'''

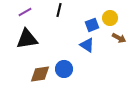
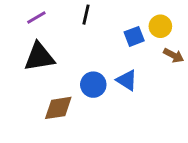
blue triangle: (87, 45) -> (127, 80), moved
blue circle: (64, 69) -> (93, 85), moved

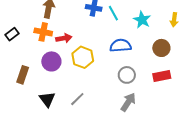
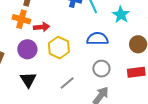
black triangle: (47, 99) -> (28, 80), moved
gray line: (77, 99) -> (67, 83), moved

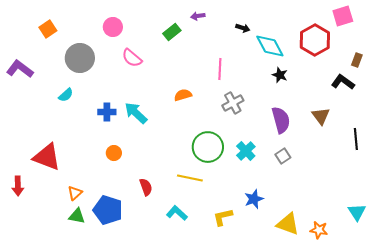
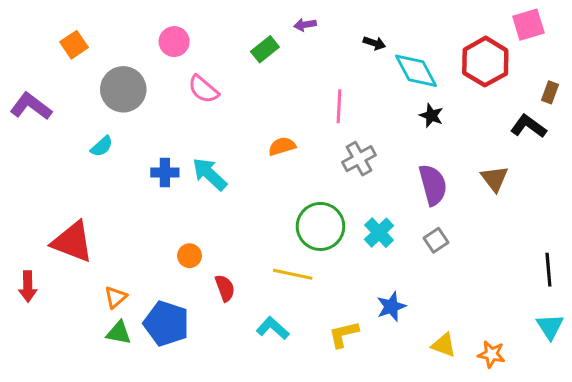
black line: (356, 139) -> (548, 270), moved
orange circle: (114, 153) -> (189, 256), moved
yellow triangle: (288, 224) -> (444, 345), size x0.7

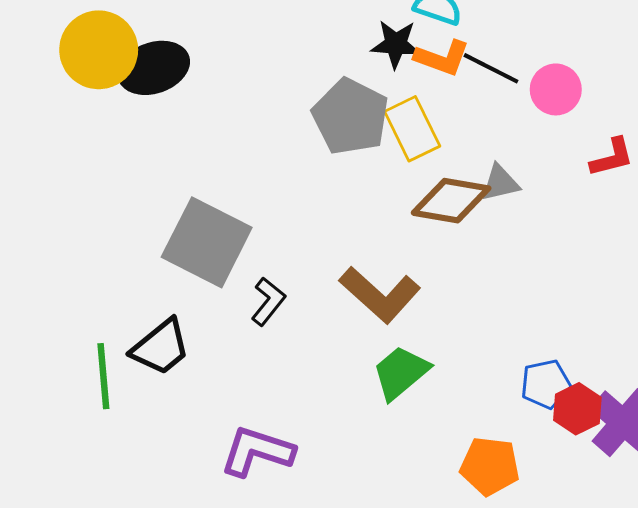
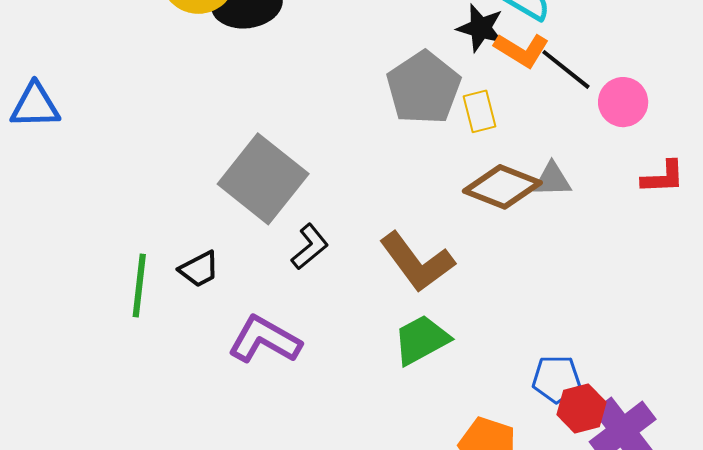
yellow rectangle: (412, 129) -> (480, 111), size x0.7
black trapezoid: (161, 347) -> (199, 269), size x0.7
purple L-shape: (257, 451) -> (265, 340), moved

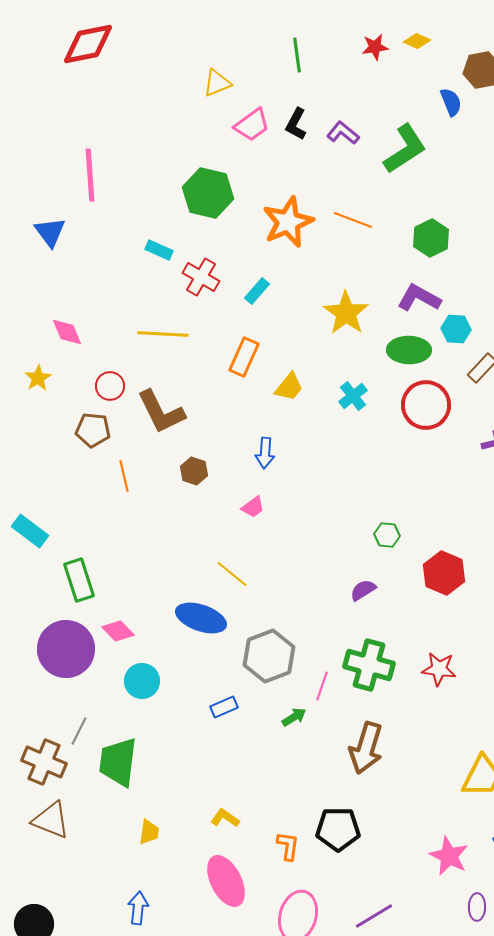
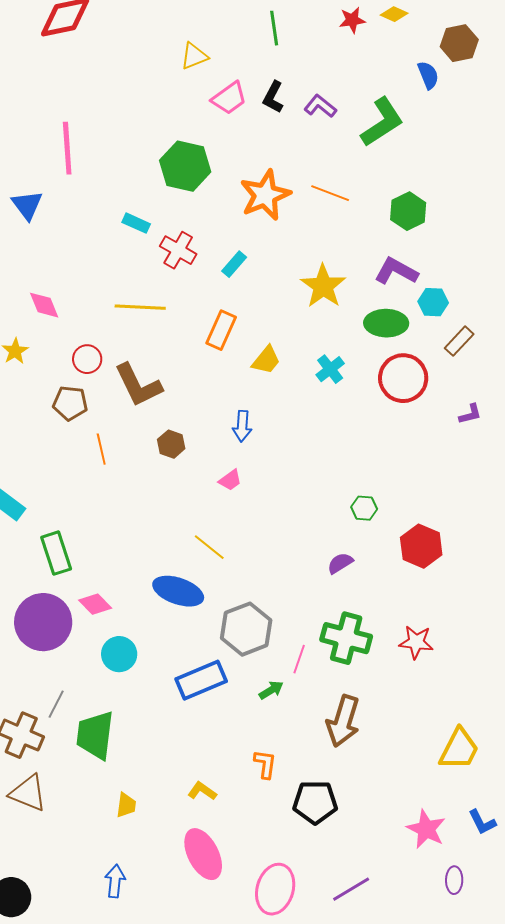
blue rectangle: (224, 707) -> (201, 680), size x1.8
orange L-shape: (288, 846) -> (265, 764), moved

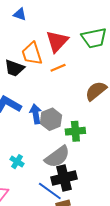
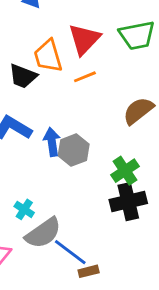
green cross: (75, 131) -> (125, 171), moved, turned -30
gray semicircle: (57, 157) -> (43, 233), moved
black cross: (64, 178) -> (128, 202), moved

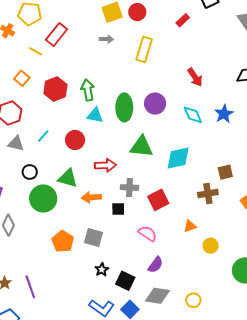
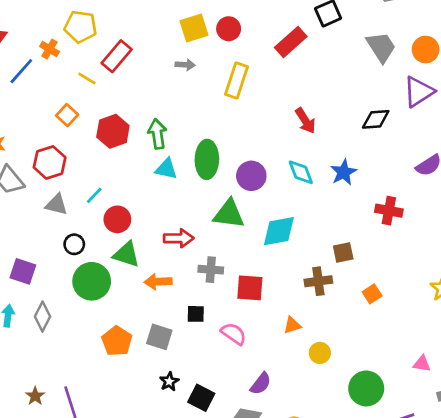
red rectangle: (183, 20) -> (291, 42), size x1.6
purple circle: (155, 104) -> (251, 176), moved
red circle: (75, 140) -> (117, 219), moved
red square: (158, 200) -> (250, 288), turned 30
black square: (118, 209) -> (196, 314), moved
purple semicircle: (156, 265) -> (261, 384), moved

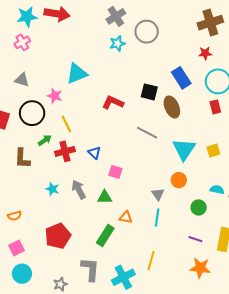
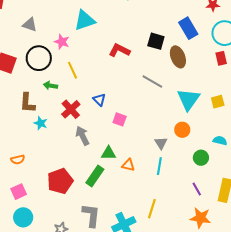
green arrow: (45, 140) -> (50, 86), turned -136
red cross: (65, 151) -> (71, 109), moved, turned -30
cyan star: (52, 189) -> (41, 123), moved
green triangle: (105, 197) -> (109, 153), moved
green rectangle: (105, 236) -> (95, 176), moved
purple line: (195, 239) -> (197, 189), turned 40

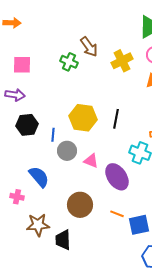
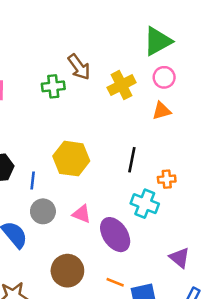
green cross: (69, 62) -> (53, 86), turned -30
black line: (116, 119) -> (132, 160), moved
gray circle: (67, 151) -> (43, 211), moved

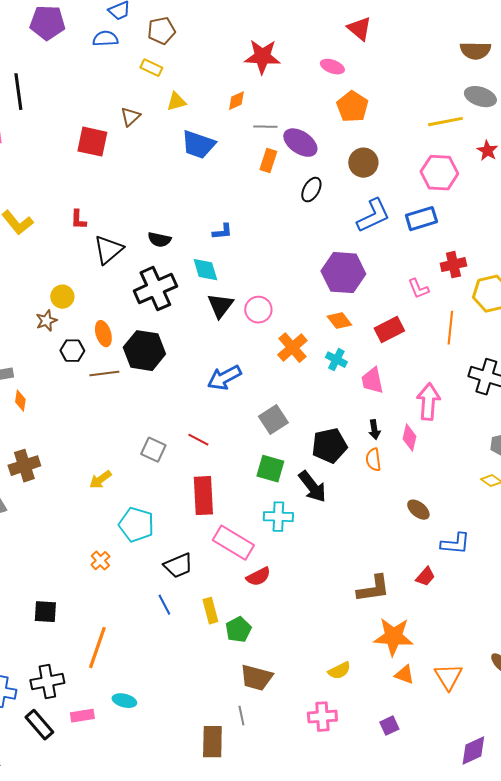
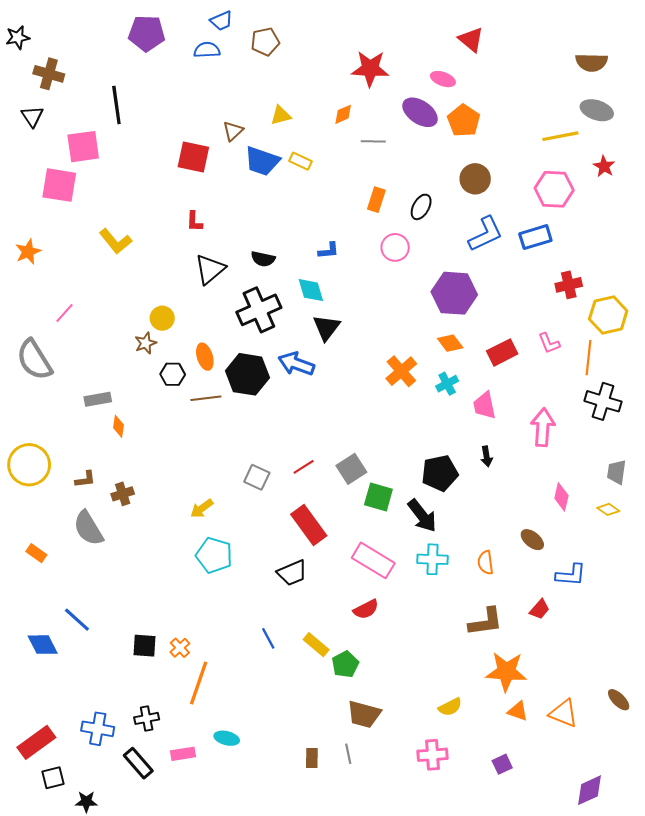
yellow rectangle: (151, 68) -> (300, 161), moved
purple ellipse: (300, 143) -> (420, 112), moved
blue trapezoid: (198, 145) -> (262, 161), moved
orange rectangle: (268, 161) -> (376, 200), moved
red L-shape: (78, 220) -> (194, 221), moved
pink L-shape: (418, 289) -> (549, 343), moved
pink circle: (258, 310) -> (395, 247), moved
orange line: (450, 328) -> (588, 358), moved
cyan cross: (336, 360) -> (447, 384), turned 35
blue arrow: (224, 378) -> (296, 364), moved, turned 48
gray square: (273, 420) -> (351, 469), moved
pink diamond: (409, 438) -> (561, 497), moved
red line: (198, 440) -> (304, 467), turned -60
orange semicircle: (373, 460) -> (486, 562), moved
brown cross: (24, 466) -> (123, 494), size x0.7
red rectangle: (203, 496) -> (309, 525), turned -33
cyan cross: (278, 517) -> (433, 559), moved
cyan pentagon: (136, 525) -> (214, 555), moved
pink rectangle: (233, 543) -> (373, 560), moved
orange cross: (100, 561) -> (180, 648), moved
black trapezoid: (178, 566) -> (292, 573), moved
yellow rectangle: (210, 611) -> (316, 645), turned -35
orange triangle: (448, 677) -> (564, 713), turned -36
black cross: (47, 682) -> (147, 718), size x0.7
brown rectangle: (212, 742) -> (312, 758), moved, size x0.6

'''

> [Task objective] Check each line of the material for the word "shape". Copy the ones that have it.

> [Answer area]
purple L-shape: (257, 451) -> (265, 340), moved
orange L-shape: (288, 846) -> (265, 764), moved
red L-shape: (78, 220) -> (194, 221), moved
pink L-shape: (418, 289) -> (549, 343), moved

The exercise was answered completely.